→ Exercise directions
Search the entries for the word "degrees". Copy every line that holds it.

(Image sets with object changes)
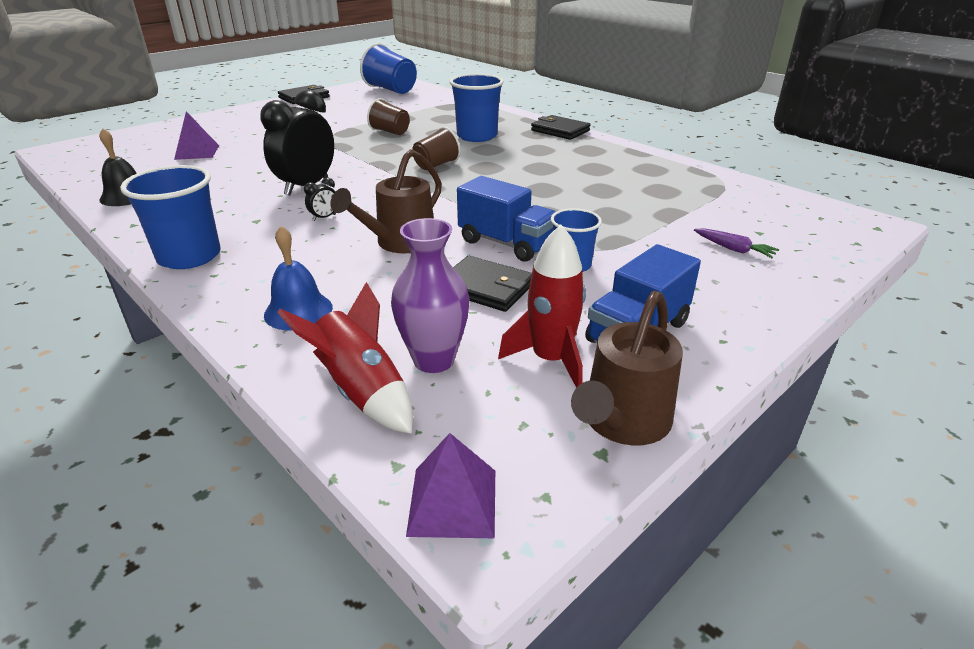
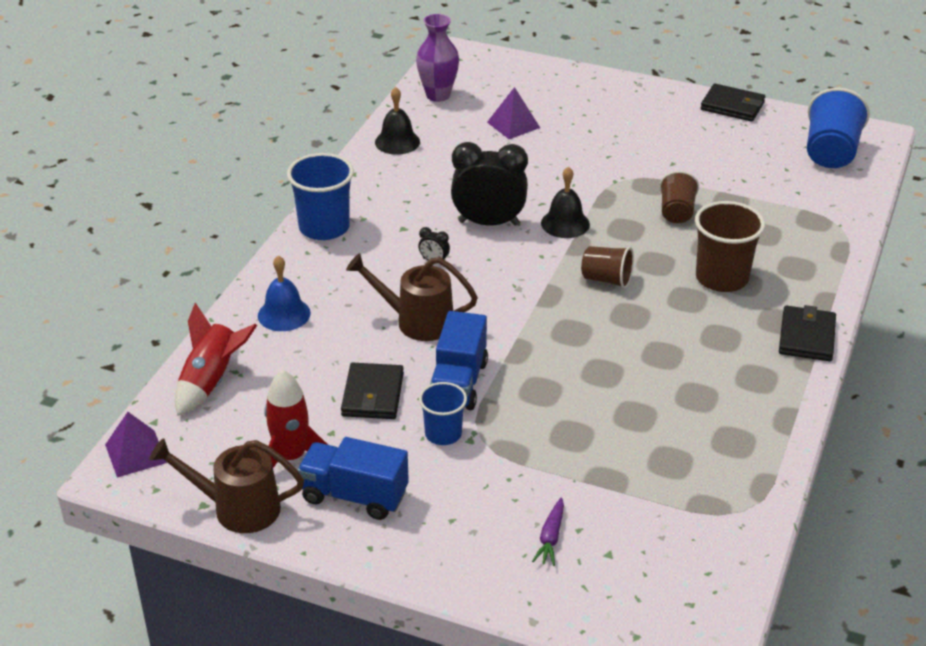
camera: 65 degrees right, 5 degrees up
(350, 163) = (565, 223): none -> black bell
(434, 360) = (260, 400): purple vase -> purple vase (438, 95)
(477, 136) = (721, 278): blue cup -> brown cup

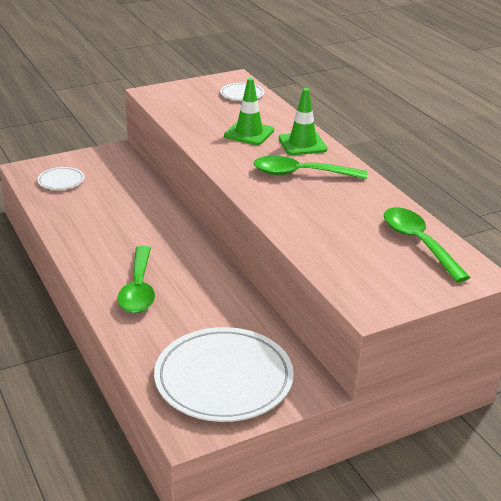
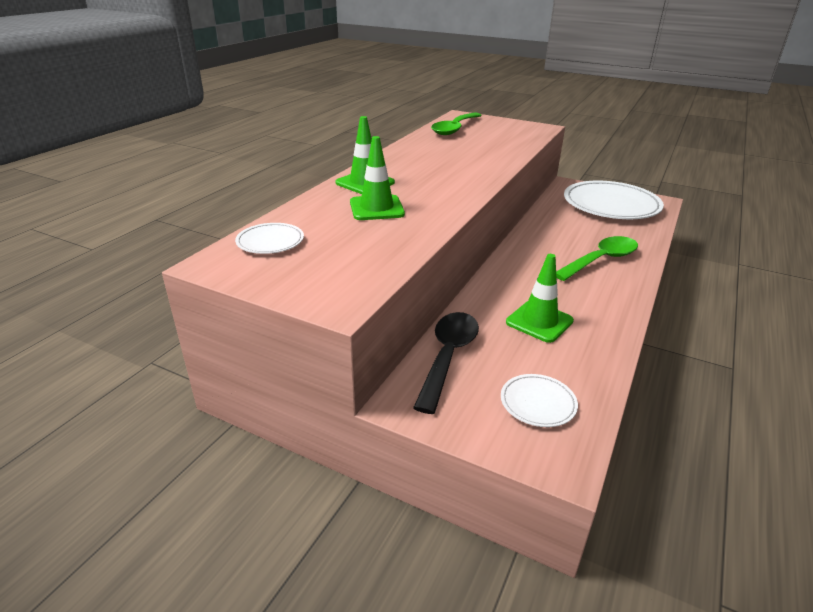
camera: 125 degrees left, 0 degrees up
(113, 216) = (539, 321): none -> green traffic cone
(129, 174) = (448, 357): none -> black spoon
(301, 174) = (422, 171): green spoon -> none

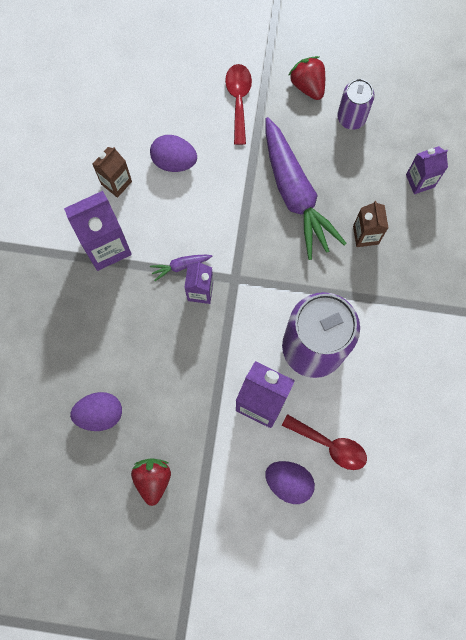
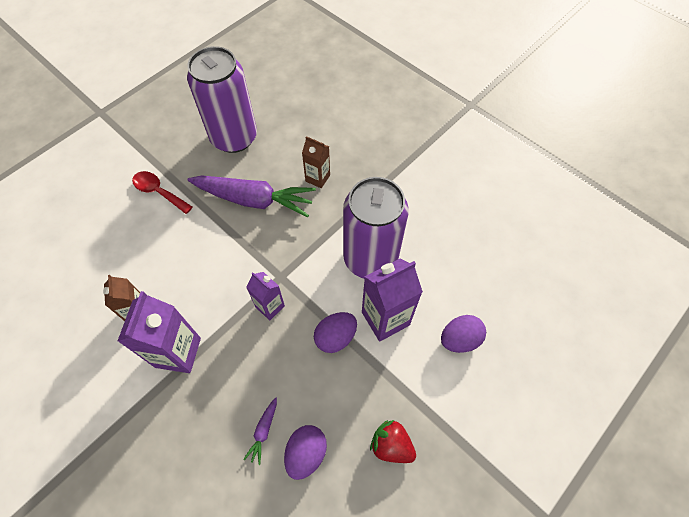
camera: 55 degrees left, 15 degrees down
(174, 160) = (160, 260): purple egg -> purple egg (335, 337)
(180, 266) = (239, 307): purple carrot -> purple carrot (263, 431)
(308, 85) = (189, 147): red strawberry -> none
(330, 445) = (449, 292): red spoon -> none
(351, 117) = (234, 137): purple can -> purple can, size x2.02
(420, 181) = (308, 128): purple carton -> none

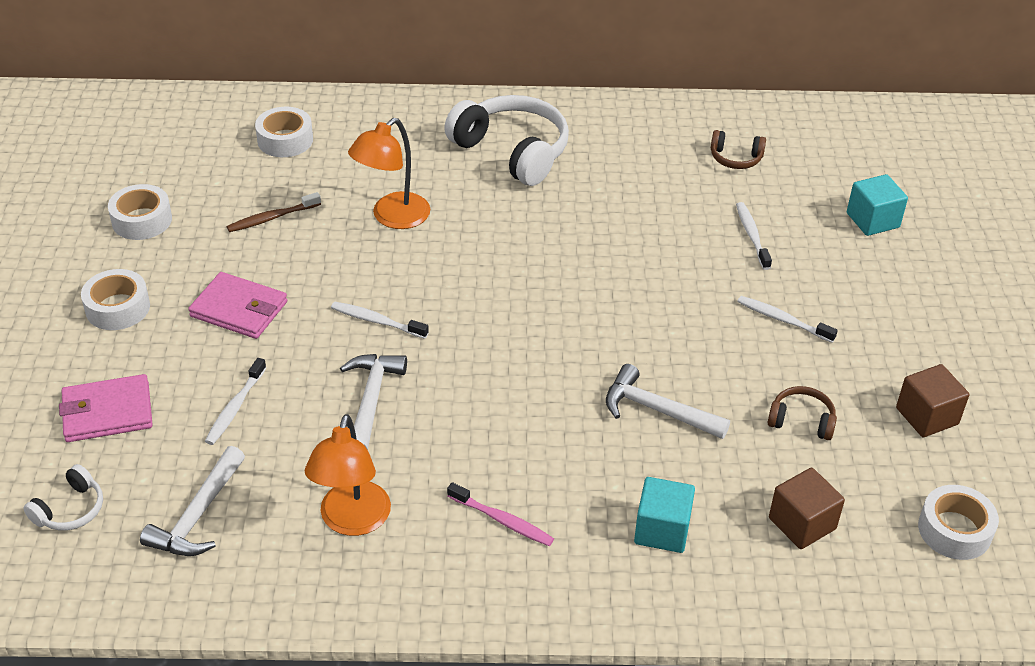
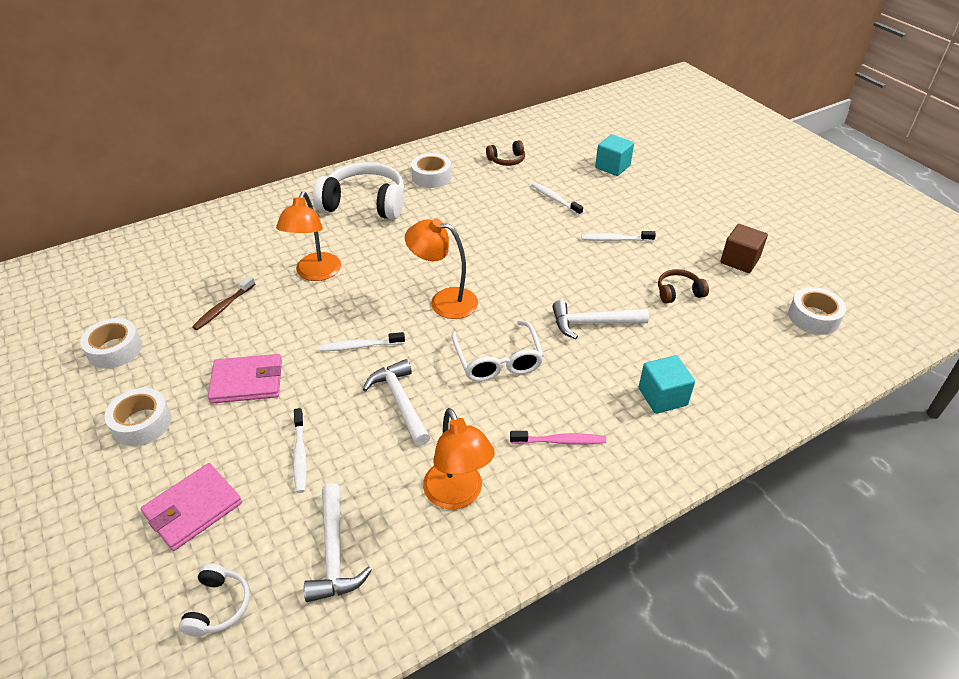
camera: 30 degrees left, 0 degrees up
(285, 140) = (193, 252): white tape -> white tape (431, 177)
(507, 309) = (444, 301): none -> orange lamp
(510, 403) = (498, 361): none -> white glasses
(802, 523) = (735, 353): brown cube -> none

→ Exercise answer
camera: 65 degrees right, 5 degrees up
camera: 125 degrees left, 0 degrees up
camera: 55 degrees left, 15 degrees down
camera: 30 degrees left, 0 degrees up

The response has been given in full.